━━━ INFORMATION ━━━

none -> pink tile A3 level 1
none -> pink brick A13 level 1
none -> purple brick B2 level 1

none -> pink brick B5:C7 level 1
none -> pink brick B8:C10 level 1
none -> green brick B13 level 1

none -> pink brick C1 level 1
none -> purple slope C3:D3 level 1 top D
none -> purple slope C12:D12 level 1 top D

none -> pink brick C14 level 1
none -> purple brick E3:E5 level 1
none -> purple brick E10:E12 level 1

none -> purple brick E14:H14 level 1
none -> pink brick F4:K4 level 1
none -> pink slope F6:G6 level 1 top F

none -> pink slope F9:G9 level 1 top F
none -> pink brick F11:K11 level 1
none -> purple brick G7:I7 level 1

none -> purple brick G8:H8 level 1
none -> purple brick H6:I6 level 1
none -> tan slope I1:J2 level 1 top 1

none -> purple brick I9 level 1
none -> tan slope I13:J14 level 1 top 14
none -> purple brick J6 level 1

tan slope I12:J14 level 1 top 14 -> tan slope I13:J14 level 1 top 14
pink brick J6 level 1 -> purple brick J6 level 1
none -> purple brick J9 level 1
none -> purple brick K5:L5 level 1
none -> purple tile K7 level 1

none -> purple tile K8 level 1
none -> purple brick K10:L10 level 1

━━━

» WHAT YOU HAVE TO DO
Would you set the entries down again, exactly as they were written?

» EXERCISE ANSWER
none -> pink tile A3 level 1
none -> pink brick A13 level 1
none -> purple brick B2 level 1

none -> pink brick B5:C7 level 1
none -> pink brick B8:C10 level 1
none -> green brick B13 level 1

none -> pink brick C1 level 1
none -> purple slope C3:D3 level 1 top D
none -> purple slope C12:D12 level 1 top D

none -> pink brick C14 level 1
none -> purple brick E3:E5 level 1
none -> purple brick E10:E12 level 1

none -> purple brick E14:H14 level 1
none -> pink brick F4:K4 level 1
none -> pink slope F6:G6 level 1 top F

none -> pink slope F9:G9 level 1 top F
none -> pink brick F11:K11 level 1
none -> purple brick G7:I7 level 1

none -> purple brick G8:H8 level 1
none -> purple brick H6:I6 level 1
none -> tan slope I1:J2 level 1 top 1

none -> purple brick I9 level 1
none -> tan slope I13:J14 level 1 top 14
none -> purple brick J6 level 1

tan slope I12:J14 level 1 top 14 -> tan slope I13:J14 level 1 top 14
pink brick J6 level 1 -> purple brick J6 level 1
none -> purple brick J9 level 1
none -> purple brick K5:L5 level 1
none -> purple tile K7 level 1

none -> purple tile K8 level 1
none -> purple brick K10:L10 level 1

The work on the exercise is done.